- What to do
Once the line holding "orange cheese [532,334,587,396] -> none" is written out, stop; begin at the first line of the material below and retype exactly, dropping pictures.

- Data extracts
○ ○ ○

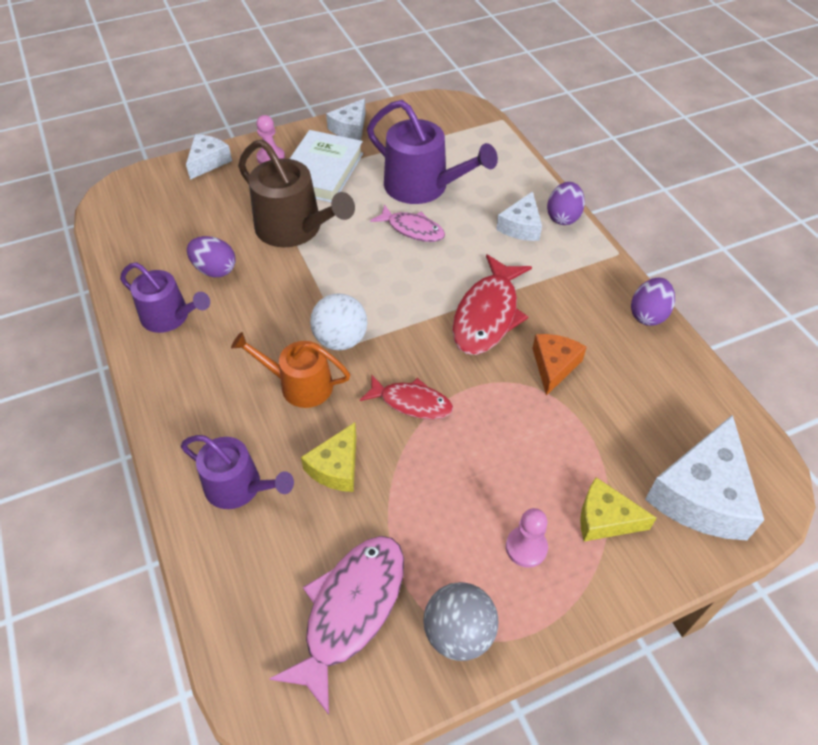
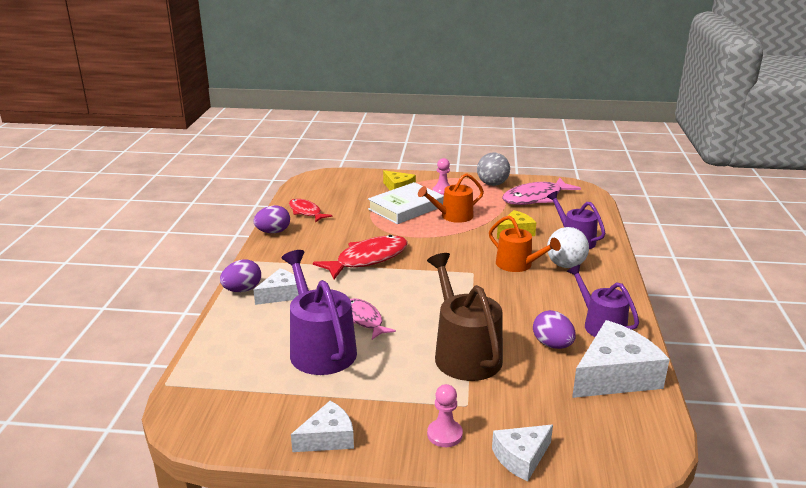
camera: 150 degrees left, 25 degrees down
white book [289,130,363,202] -> white book moved to [368,182,444,224]
white ball [310,293,367,350] -> white ball moved to [547,227,589,268]
red fish [360,375,453,419] -> red fish moved to [289,199,332,223]
orange cheese [532,334,587,396] -> none
white cheese [645,415,764,541] -> white cheese moved to [572,320,670,398]
none -> orange watering can [418,173,484,223]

○ ○ ○

- Solution to the problem
camera: 150 degrees left, 25 degrees down
white book [289,130,363,202] -> white book moved to [368,182,444,224]
white ball [310,293,367,350] -> white ball moved to [547,227,589,268]
red fish [360,375,453,419] -> red fish moved to [289,199,332,223]
orange cheese [532,334,587,396] -> none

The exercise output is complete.